_WRITTEN INSTRUCTION_
Please convert the rows below, from the line with "red triangle: moved 16 px left" to the line with "brown hexagon: moved 1 px right, 1 px up", into a Markdown table with the columns Number and Line, leaving out the pictures and any blank lines.

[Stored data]
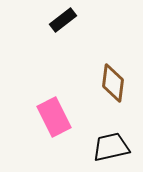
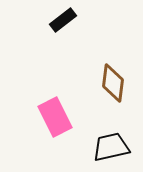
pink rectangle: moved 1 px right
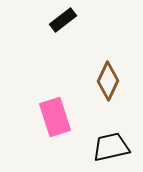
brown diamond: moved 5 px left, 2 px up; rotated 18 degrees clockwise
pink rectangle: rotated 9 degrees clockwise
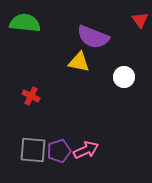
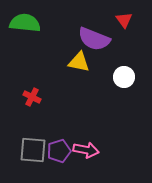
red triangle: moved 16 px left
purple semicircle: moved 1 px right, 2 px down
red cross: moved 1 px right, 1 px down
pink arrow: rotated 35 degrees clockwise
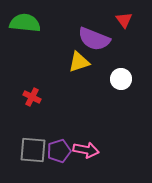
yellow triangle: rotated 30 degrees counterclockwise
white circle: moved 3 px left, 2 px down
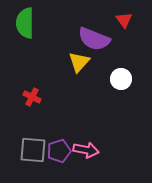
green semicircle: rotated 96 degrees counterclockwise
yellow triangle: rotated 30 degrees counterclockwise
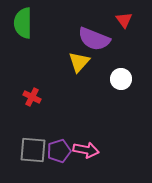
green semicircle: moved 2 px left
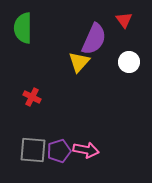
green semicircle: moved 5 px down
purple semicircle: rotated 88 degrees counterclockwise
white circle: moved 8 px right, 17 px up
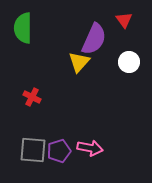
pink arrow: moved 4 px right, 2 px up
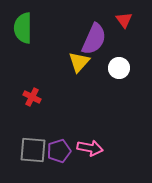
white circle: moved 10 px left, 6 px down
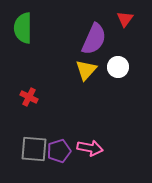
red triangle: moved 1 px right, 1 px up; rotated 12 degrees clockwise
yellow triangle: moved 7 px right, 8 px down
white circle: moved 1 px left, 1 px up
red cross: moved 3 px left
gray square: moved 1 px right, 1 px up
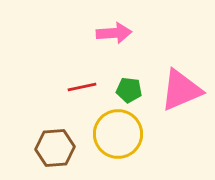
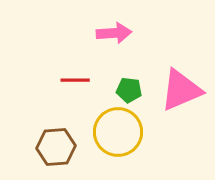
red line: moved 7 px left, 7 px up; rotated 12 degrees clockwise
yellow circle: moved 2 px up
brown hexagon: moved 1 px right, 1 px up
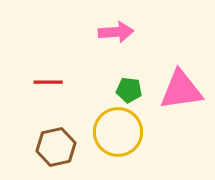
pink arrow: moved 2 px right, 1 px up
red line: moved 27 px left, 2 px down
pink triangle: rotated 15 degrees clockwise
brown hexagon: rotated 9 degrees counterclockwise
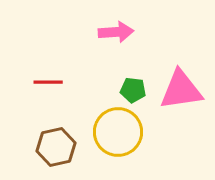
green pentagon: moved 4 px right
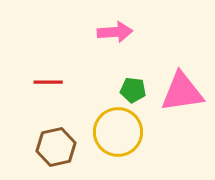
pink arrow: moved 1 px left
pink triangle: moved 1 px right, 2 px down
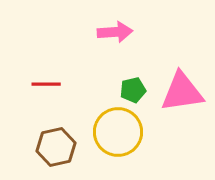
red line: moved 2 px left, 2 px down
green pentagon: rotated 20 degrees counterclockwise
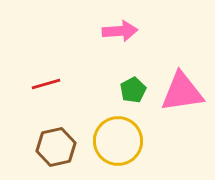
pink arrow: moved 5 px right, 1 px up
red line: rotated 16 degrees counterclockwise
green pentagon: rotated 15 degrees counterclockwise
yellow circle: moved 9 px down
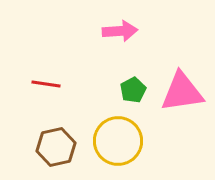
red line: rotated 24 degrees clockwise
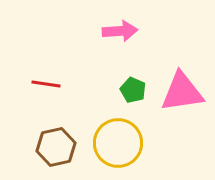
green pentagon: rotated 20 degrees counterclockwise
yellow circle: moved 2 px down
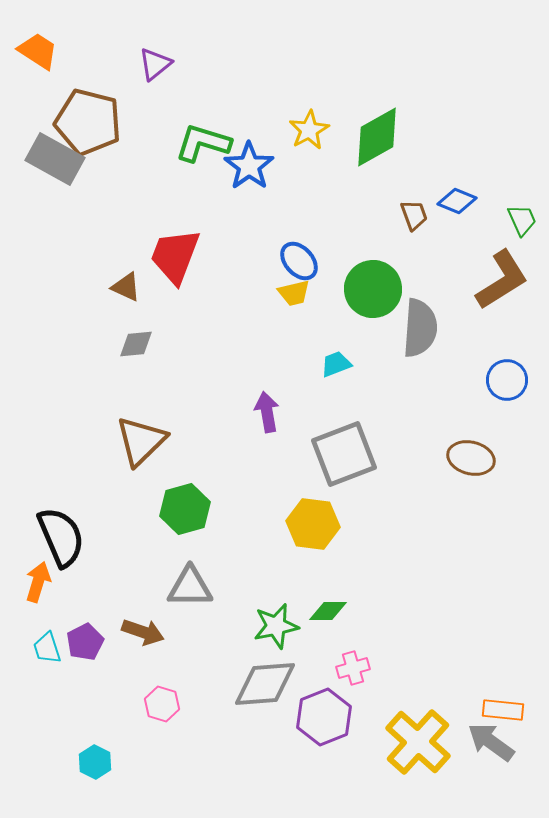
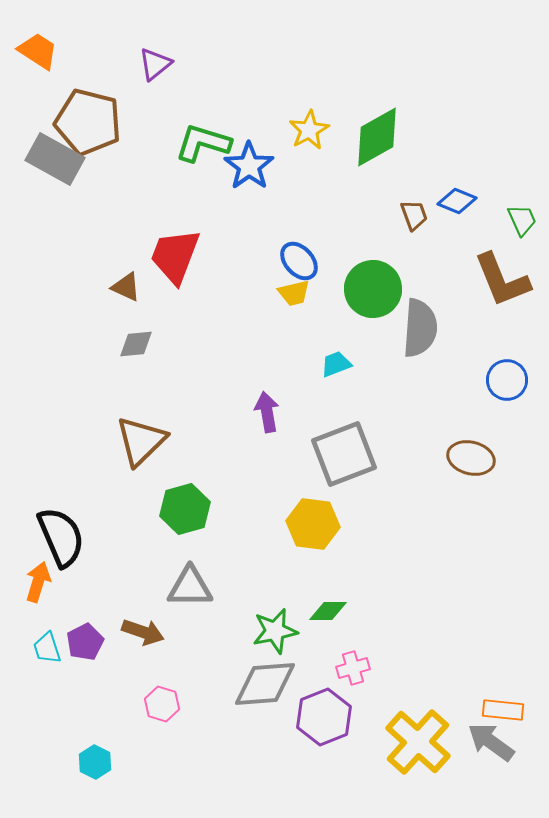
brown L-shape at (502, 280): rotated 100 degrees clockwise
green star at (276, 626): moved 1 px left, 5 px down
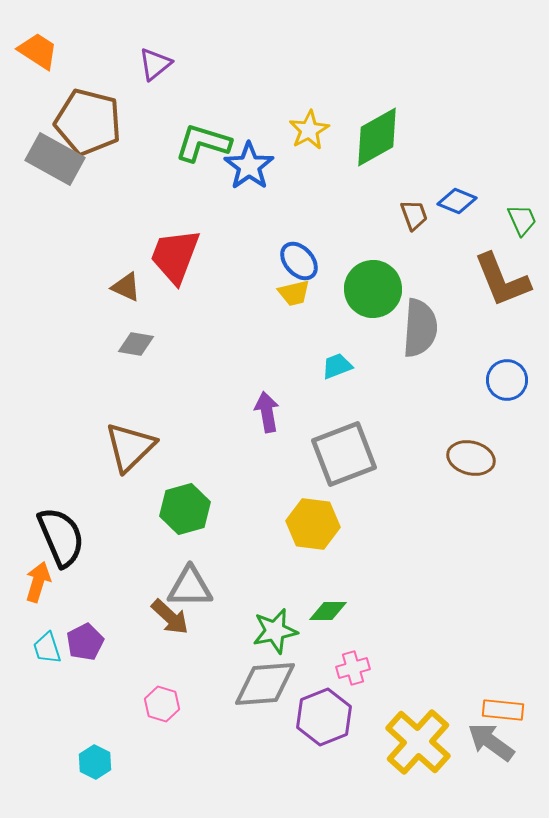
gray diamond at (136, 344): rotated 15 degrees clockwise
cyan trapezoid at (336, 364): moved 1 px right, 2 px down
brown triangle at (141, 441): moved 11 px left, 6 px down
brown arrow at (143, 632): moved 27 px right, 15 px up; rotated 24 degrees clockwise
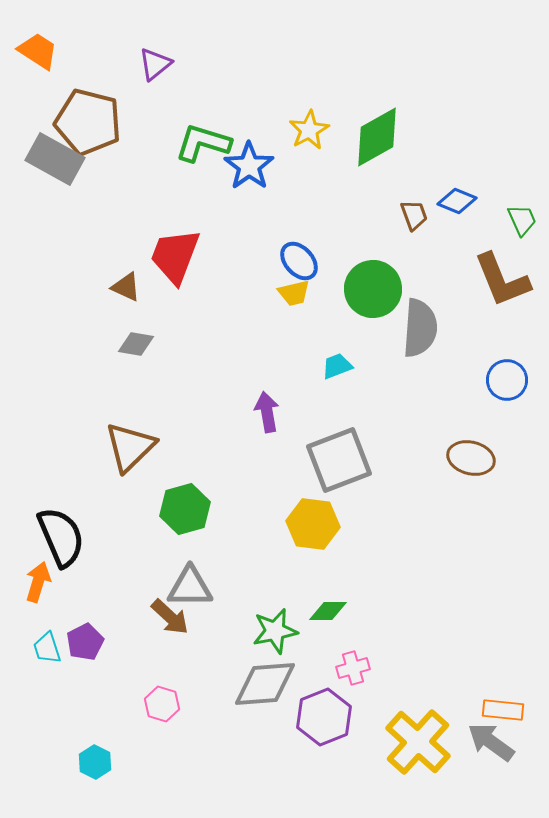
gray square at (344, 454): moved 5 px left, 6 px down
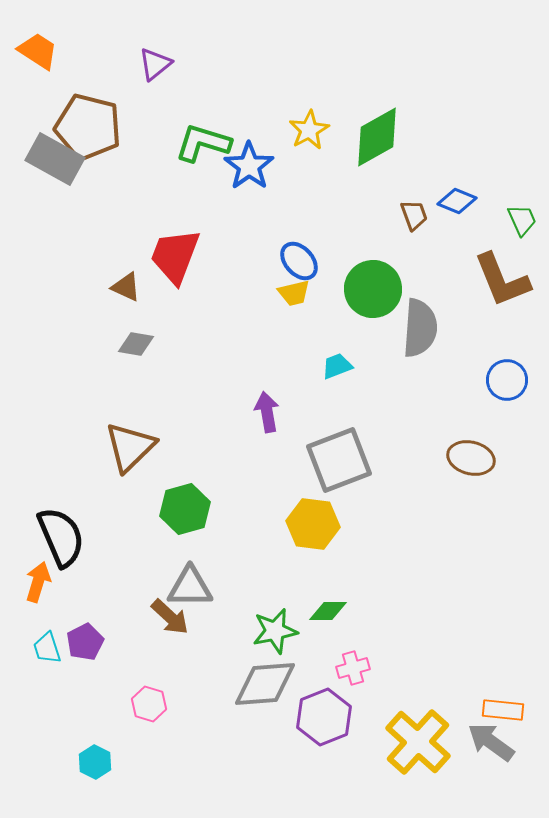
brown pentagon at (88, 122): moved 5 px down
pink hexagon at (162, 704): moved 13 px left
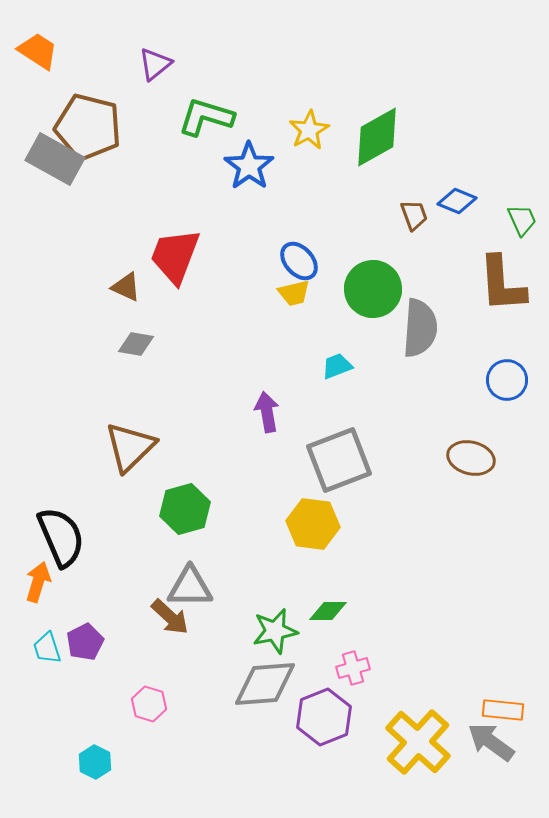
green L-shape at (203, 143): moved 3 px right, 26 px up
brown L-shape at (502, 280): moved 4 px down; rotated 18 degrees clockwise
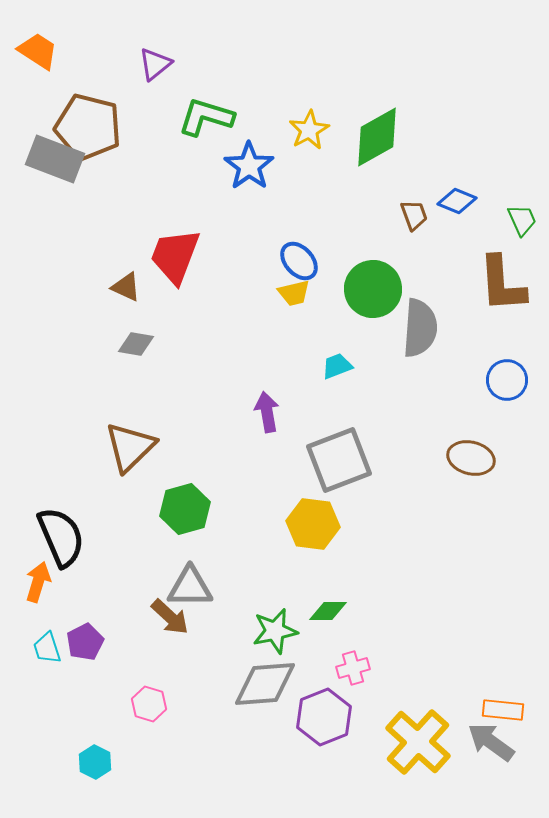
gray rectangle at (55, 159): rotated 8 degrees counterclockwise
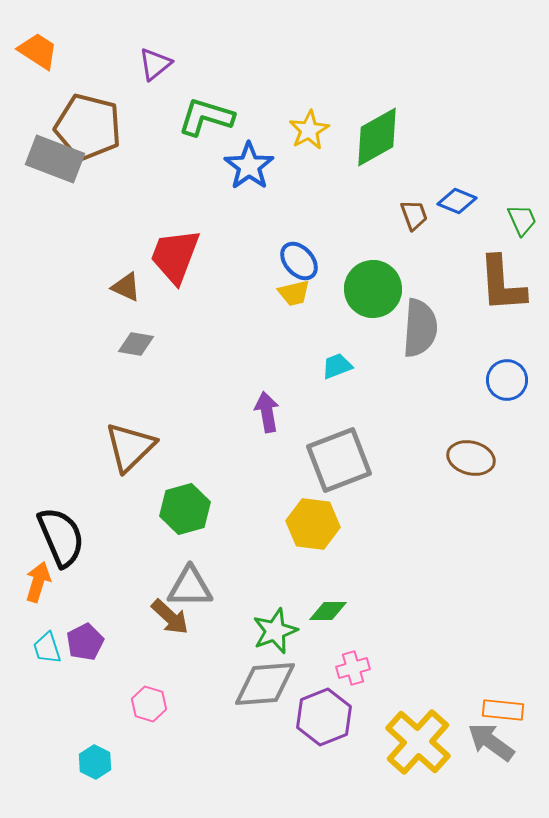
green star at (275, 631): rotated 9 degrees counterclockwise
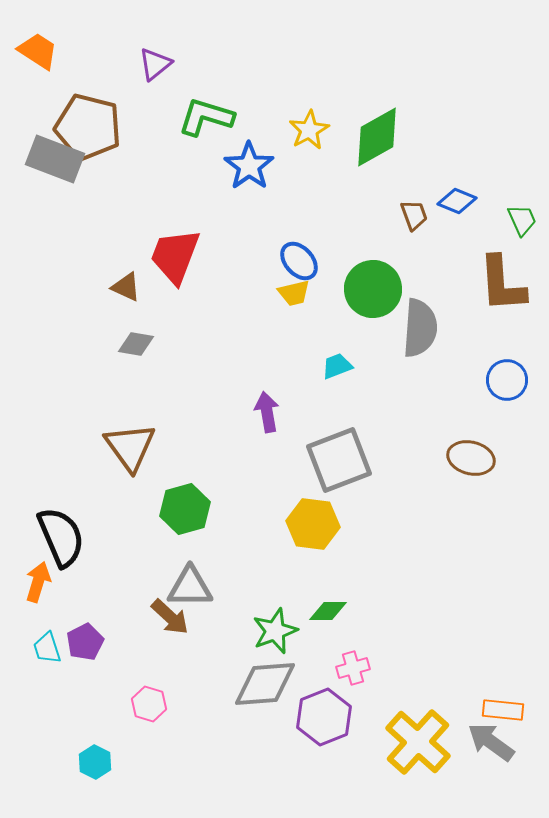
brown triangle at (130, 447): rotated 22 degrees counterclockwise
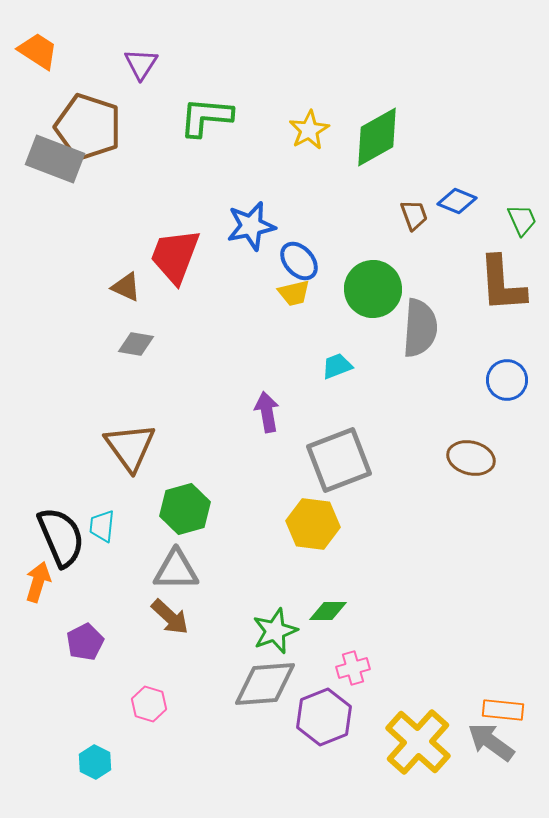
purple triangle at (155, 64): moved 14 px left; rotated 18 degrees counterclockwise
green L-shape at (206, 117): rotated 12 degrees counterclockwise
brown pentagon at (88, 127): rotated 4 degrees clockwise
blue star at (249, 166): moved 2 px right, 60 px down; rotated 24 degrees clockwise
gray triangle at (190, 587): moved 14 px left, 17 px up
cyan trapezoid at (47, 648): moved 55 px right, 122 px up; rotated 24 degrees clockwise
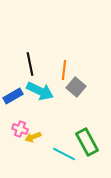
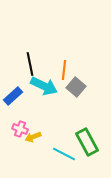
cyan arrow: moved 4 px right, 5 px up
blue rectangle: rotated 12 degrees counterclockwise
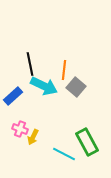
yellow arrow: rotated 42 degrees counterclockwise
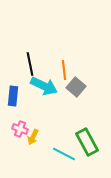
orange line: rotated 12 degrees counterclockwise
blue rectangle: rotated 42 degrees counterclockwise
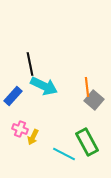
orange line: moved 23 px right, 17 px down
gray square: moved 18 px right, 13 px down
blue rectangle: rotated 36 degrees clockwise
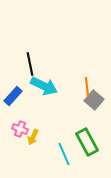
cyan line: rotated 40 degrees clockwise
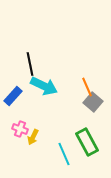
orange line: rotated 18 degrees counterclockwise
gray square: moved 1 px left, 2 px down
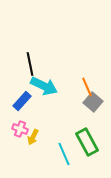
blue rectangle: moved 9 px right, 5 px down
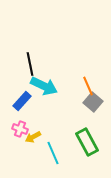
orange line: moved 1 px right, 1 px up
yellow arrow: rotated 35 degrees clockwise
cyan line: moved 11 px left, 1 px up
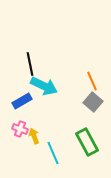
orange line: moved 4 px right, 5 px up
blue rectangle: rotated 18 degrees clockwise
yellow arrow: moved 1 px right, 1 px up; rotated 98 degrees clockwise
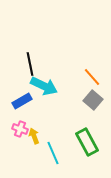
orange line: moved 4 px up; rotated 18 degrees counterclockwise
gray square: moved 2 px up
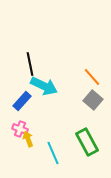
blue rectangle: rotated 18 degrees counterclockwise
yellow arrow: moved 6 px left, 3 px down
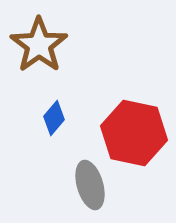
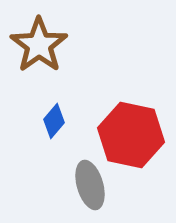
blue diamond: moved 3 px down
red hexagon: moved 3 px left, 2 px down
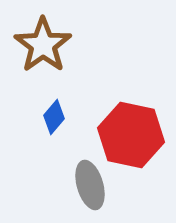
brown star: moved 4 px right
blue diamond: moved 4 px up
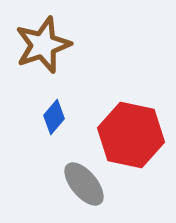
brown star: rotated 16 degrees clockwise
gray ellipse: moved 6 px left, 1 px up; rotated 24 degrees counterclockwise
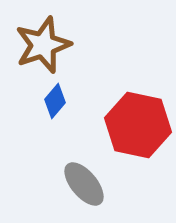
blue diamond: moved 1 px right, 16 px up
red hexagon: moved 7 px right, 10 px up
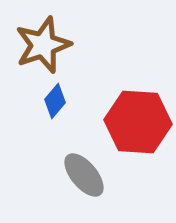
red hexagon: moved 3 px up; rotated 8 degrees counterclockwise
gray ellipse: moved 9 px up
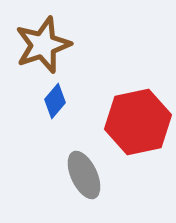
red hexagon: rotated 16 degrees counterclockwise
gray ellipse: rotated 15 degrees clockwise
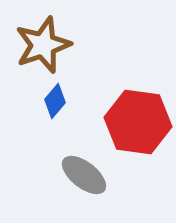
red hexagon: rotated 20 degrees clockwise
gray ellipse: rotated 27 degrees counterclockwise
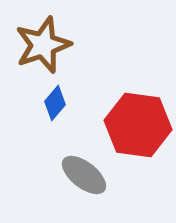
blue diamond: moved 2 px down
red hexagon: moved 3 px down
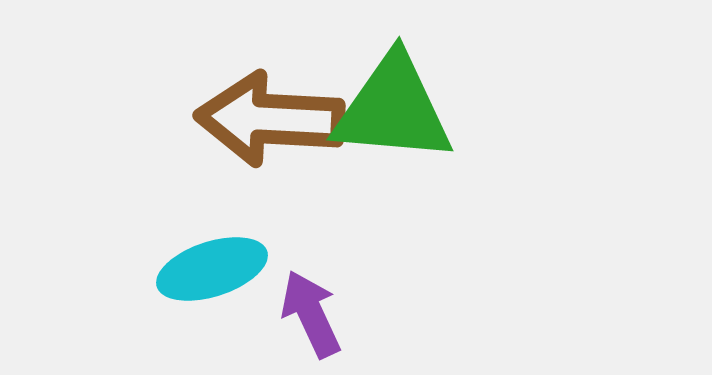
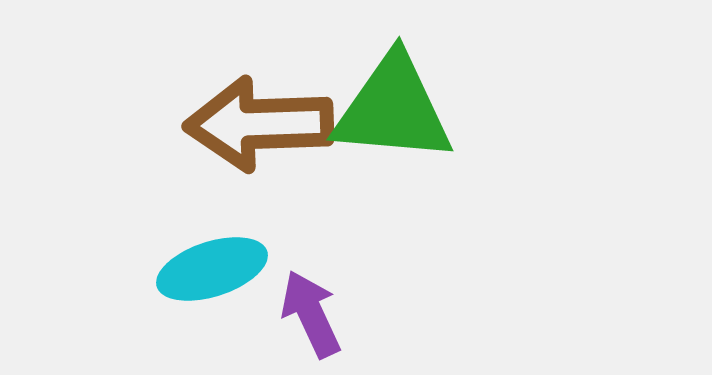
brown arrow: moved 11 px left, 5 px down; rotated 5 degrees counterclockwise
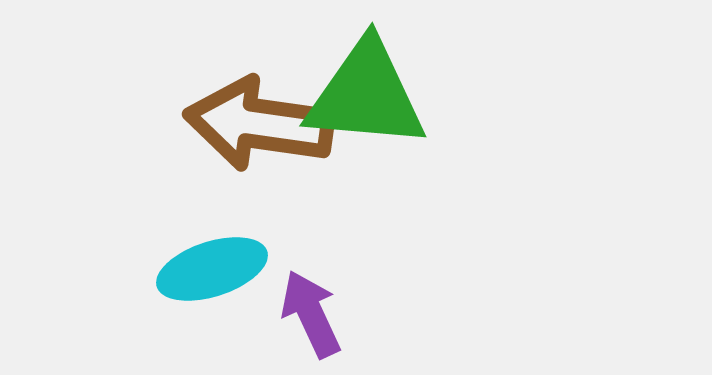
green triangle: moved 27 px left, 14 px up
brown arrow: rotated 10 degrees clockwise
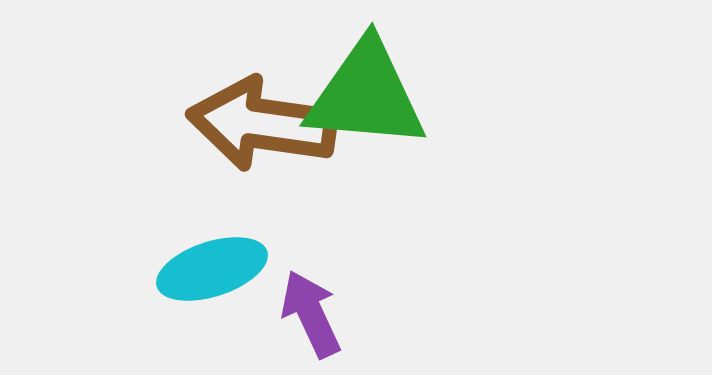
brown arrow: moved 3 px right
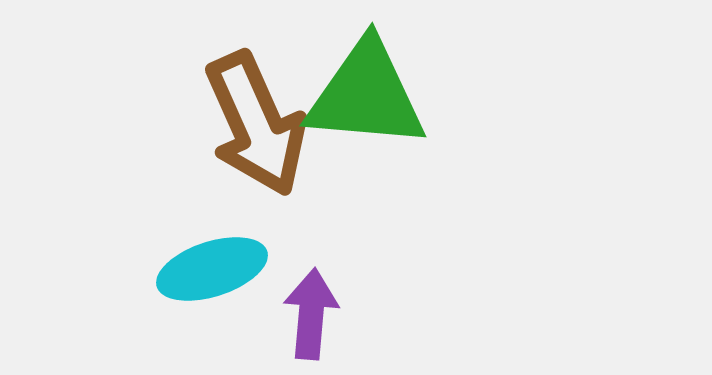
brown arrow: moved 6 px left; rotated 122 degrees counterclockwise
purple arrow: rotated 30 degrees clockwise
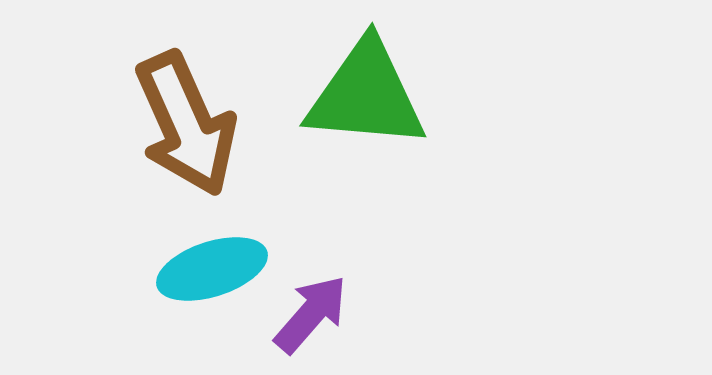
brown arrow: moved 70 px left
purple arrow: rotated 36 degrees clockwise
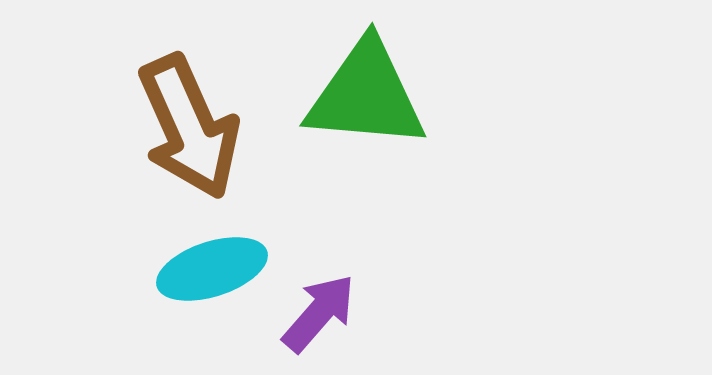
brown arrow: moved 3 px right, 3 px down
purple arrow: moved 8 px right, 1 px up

_OUTPUT FOR THIS TASK_
| Number | Line |
|---|---|
| 1 | red triangle: moved 16 px left |
| 2 | purple semicircle: moved 1 px right, 2 px down |
| 3 | red cross: moved 1 px right, 1 px down |
| 4 | pink arrow: rotated 35 degrees clockwise |
| 5 | yellow triangle: rotated 30 degrees counterclockwise |
| 6 | white circle: moved 3 px left, 2 px down |
| 7 | green semicircle: rotated 96 degrees counterclockwise |
| 8 | yellow triangle: rotated 30 degrees counterclockwise |
| 9 | green semicircle: moved 2 px left |
| 10 | green semicircle: moved 5 px down |
| 11 | purple semicircle: rotated 88 degrees counterclockwise |
| 12 | white circle: moved 8 px right, 17 px up |
| 13 | pink arrow: moved 4 px right, 2 px up |
| 14 | white circle: moved 10 px left, 6 px down |
| 15 | red triangle: moved 1 px right, 1 px up; rotated 12 degrees clockwise |
| 16 | yellow triangle: moved 7 px right, 8 px down |
| 17 | white circle: moved 1 px left, 1 px up |
| 18 | red cross: moved 3 px left |
| 19 | gray square: moved 1 px right, 1 px up |
| 20 | red line: moved 7 px left, 7 px up; rotated 12 degrees clockwise |
| 21 | yellow circle: moved 2 px up |
| 22 | brown hexagon: moved 1 px right, 1 px up |